| WORK INSTRUCTION |
Among the lines below, keep only those from the one containing "pink brick D1:D3" through the one containing "yellow brick F3:F5 level 1 -> none", and reproduce them exactly.

| RECORDS TO PROCESS |
────────────────────────────────────────

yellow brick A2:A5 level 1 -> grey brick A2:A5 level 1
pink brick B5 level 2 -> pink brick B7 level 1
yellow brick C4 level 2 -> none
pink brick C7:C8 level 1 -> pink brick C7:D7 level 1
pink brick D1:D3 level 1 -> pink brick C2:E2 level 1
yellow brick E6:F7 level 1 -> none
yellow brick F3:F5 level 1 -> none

────────────────────────────────────────

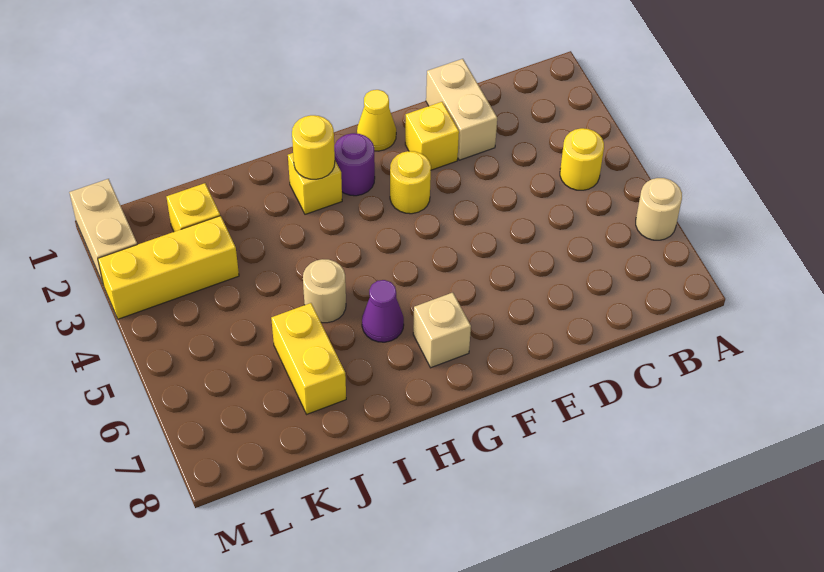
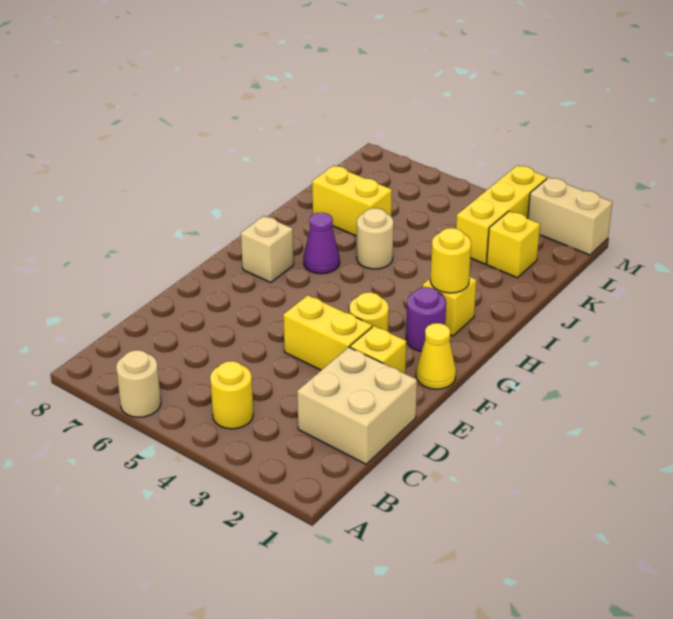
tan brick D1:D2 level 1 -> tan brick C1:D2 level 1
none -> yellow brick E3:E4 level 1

────────────────────────────────────────

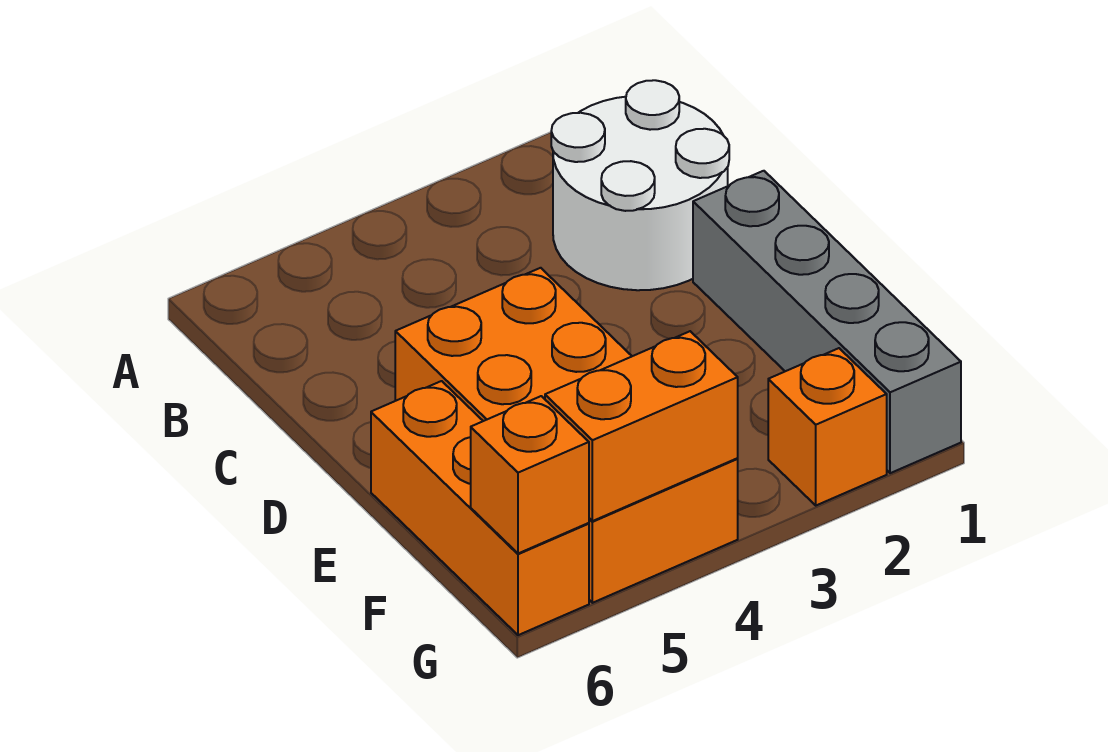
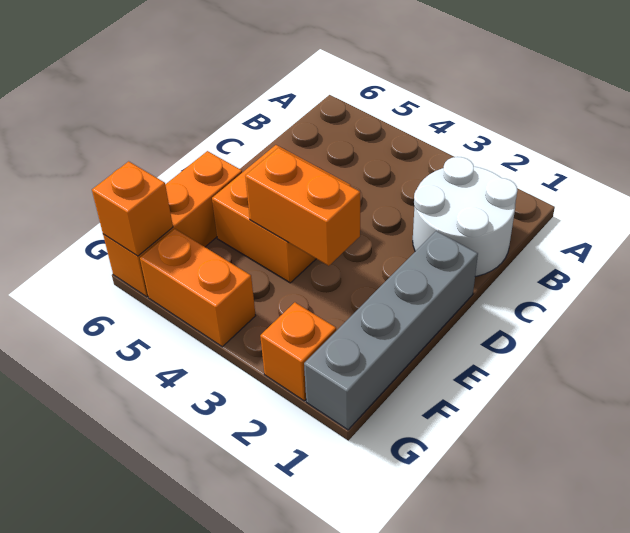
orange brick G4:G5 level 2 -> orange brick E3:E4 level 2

────────────────────────────────────────

| RESPONSE |
pink brick D1:D3 level 1 -> pink brick C2:E2 level 1
yellow brick E6:F7 level 1 -> none
yellow brick F3:F5 level 1 -> none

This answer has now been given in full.